--- WHAT IS BEING ASKED ---
All lines below between the line with "moved: BrightOrangeTorus <266,223,47,28>" and the line with "added: WhiteLamp <476,182,48,110>", including both, must be copied exactly, and the pictures must be omitted.

--- EXERCISE MATERIAL ---
= Beginning of Section =

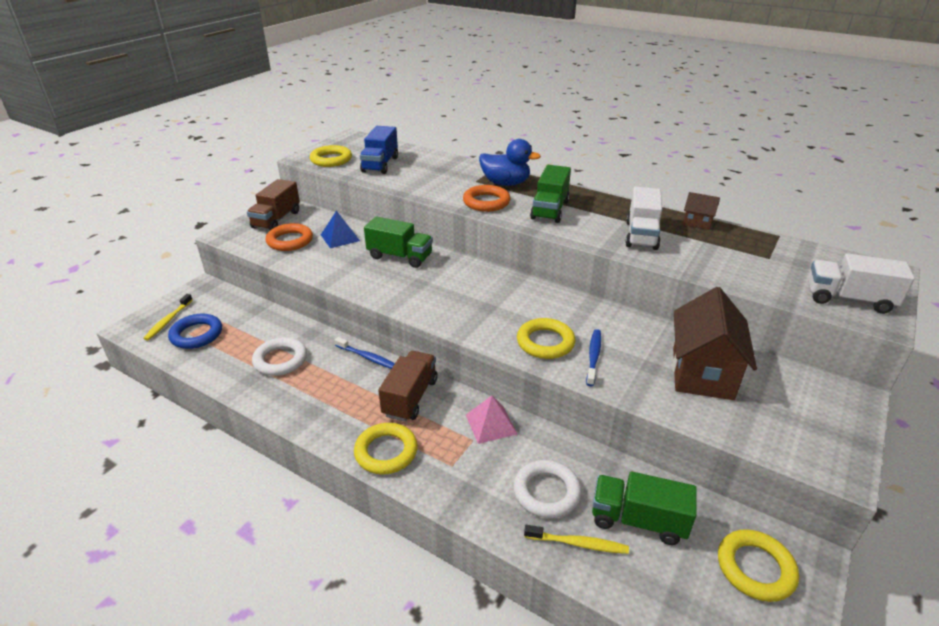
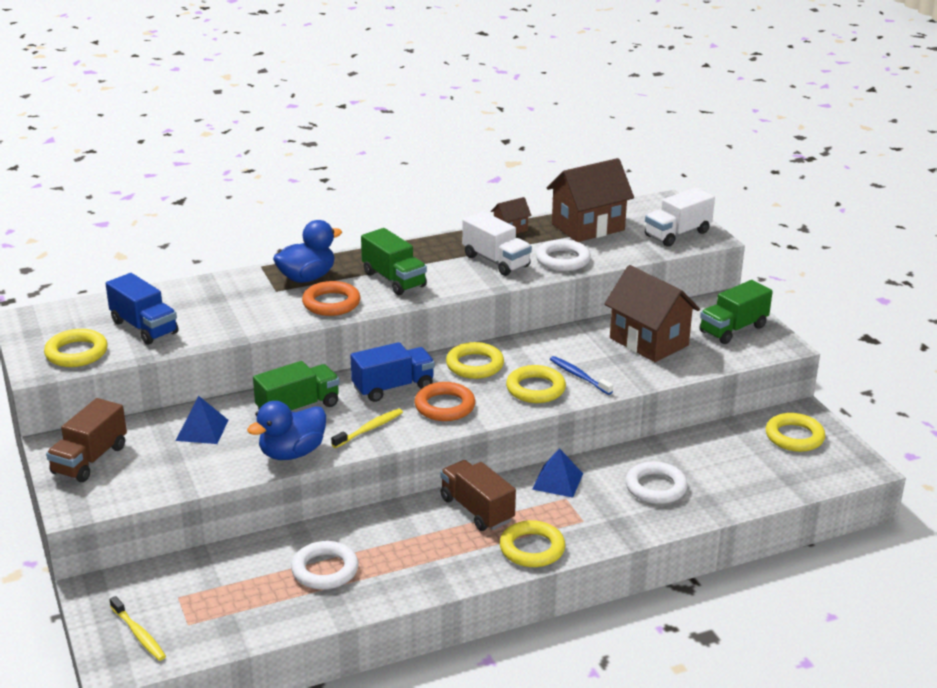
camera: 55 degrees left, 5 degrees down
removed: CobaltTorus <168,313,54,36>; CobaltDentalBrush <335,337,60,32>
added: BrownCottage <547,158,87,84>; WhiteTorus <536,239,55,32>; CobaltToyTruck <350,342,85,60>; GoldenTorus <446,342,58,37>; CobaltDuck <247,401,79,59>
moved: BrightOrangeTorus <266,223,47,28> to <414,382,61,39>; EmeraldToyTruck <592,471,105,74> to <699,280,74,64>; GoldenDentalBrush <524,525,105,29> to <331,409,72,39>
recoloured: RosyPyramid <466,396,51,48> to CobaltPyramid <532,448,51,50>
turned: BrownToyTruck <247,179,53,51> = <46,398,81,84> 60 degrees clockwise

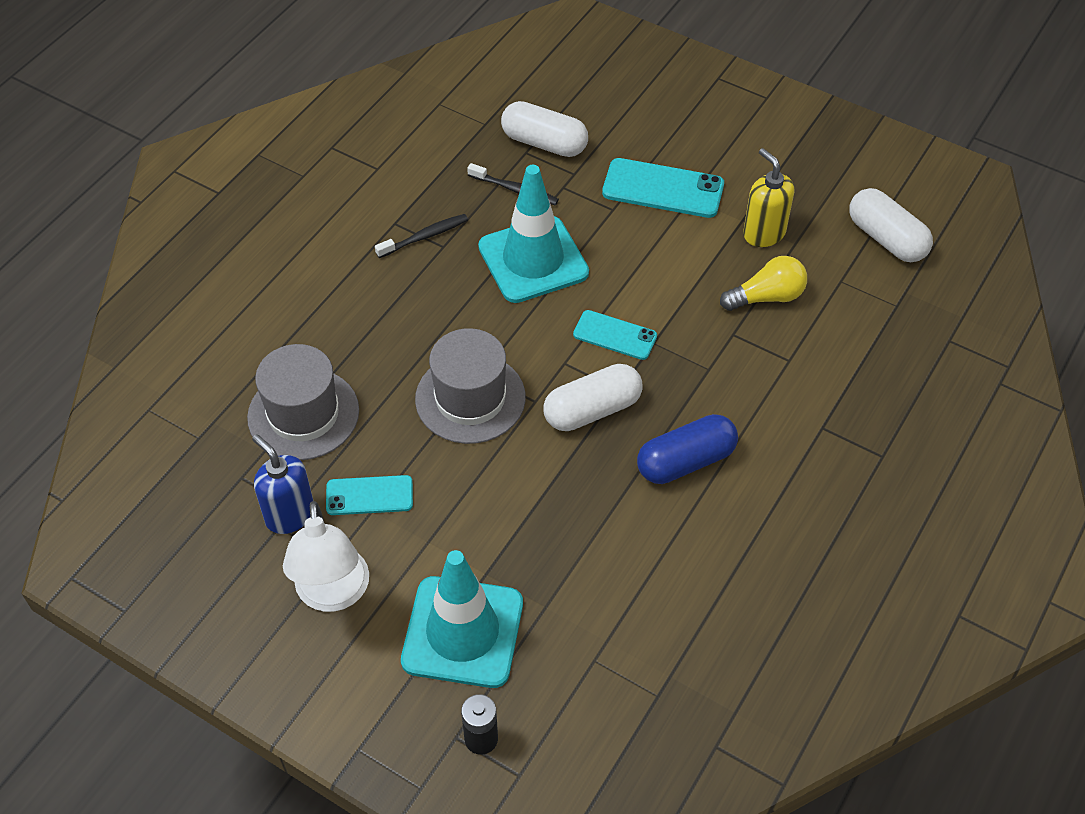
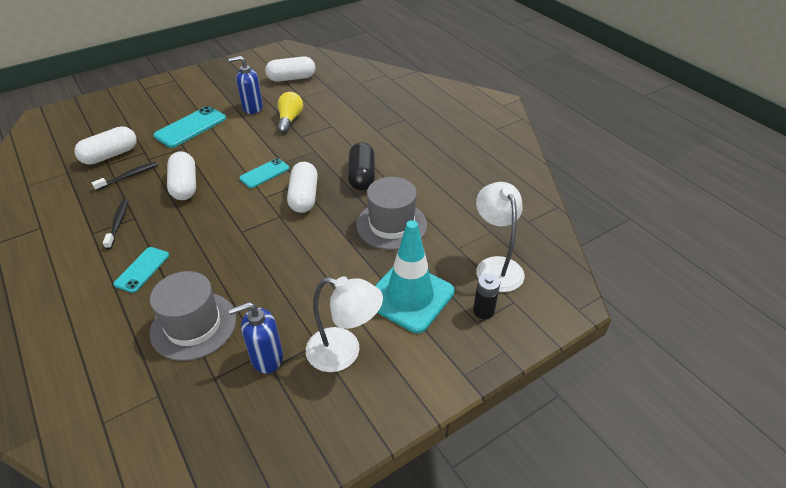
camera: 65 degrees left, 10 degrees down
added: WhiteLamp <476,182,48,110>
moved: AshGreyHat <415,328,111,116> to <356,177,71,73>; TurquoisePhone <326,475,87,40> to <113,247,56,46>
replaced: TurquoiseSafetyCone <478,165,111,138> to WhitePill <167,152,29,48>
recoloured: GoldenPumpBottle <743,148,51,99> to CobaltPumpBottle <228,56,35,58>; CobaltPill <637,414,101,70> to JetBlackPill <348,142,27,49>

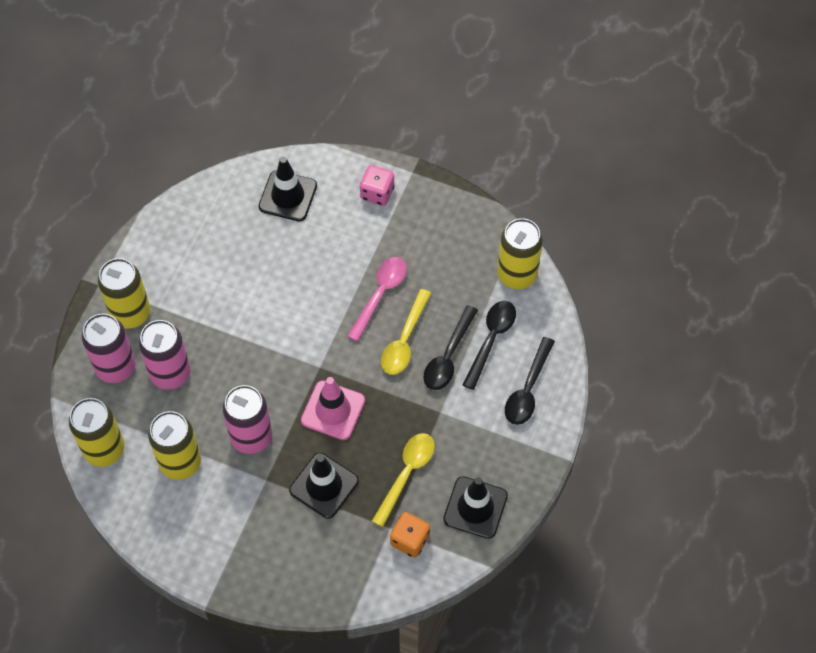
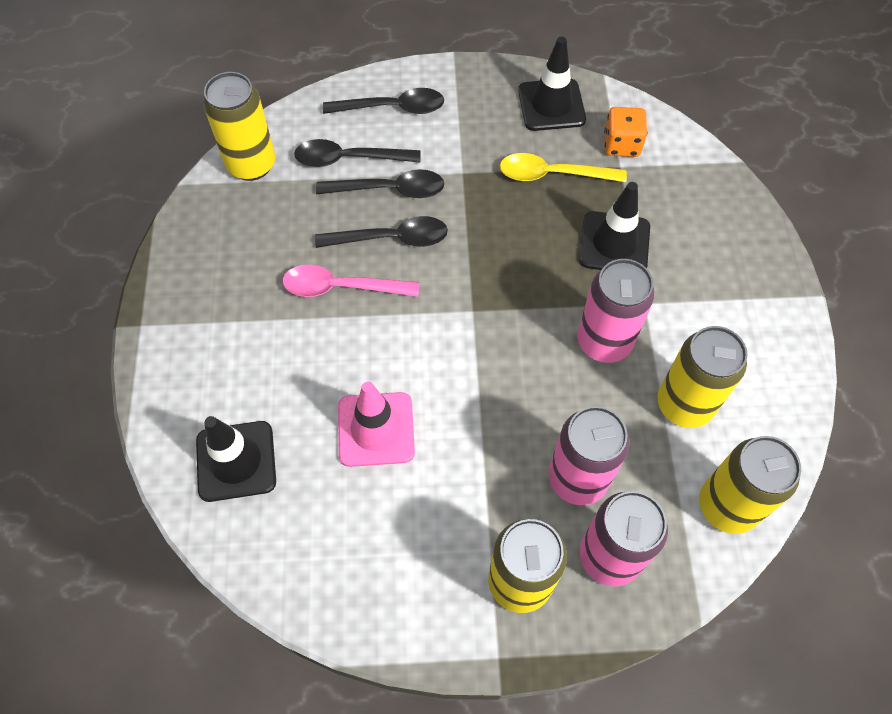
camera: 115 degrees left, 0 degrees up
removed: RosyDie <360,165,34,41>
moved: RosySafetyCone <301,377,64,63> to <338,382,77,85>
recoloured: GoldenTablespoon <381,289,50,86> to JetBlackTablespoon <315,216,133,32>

= End of Section =

--- ANSWER SECTION ---
moved: BrightOrangeTorus <266,223,47,28> to <414,382,61,39>; EmeraldToyTruck <592,471,105,74> to <699,280,74,64>; GoldenDentalBrush <524,525,105,29> to <331,409,72,39>
recoloured: RosyPyramid <466,396,51,48> to CobaltPyramid <532,448,51,50>
turned: BrownToyTruck <247,179,53,51> = <46,398,81,84> 60 degrees clockwise

camera: 65 degrees left, 10 degrees down
added: WhiteLamp <476,182,48,110>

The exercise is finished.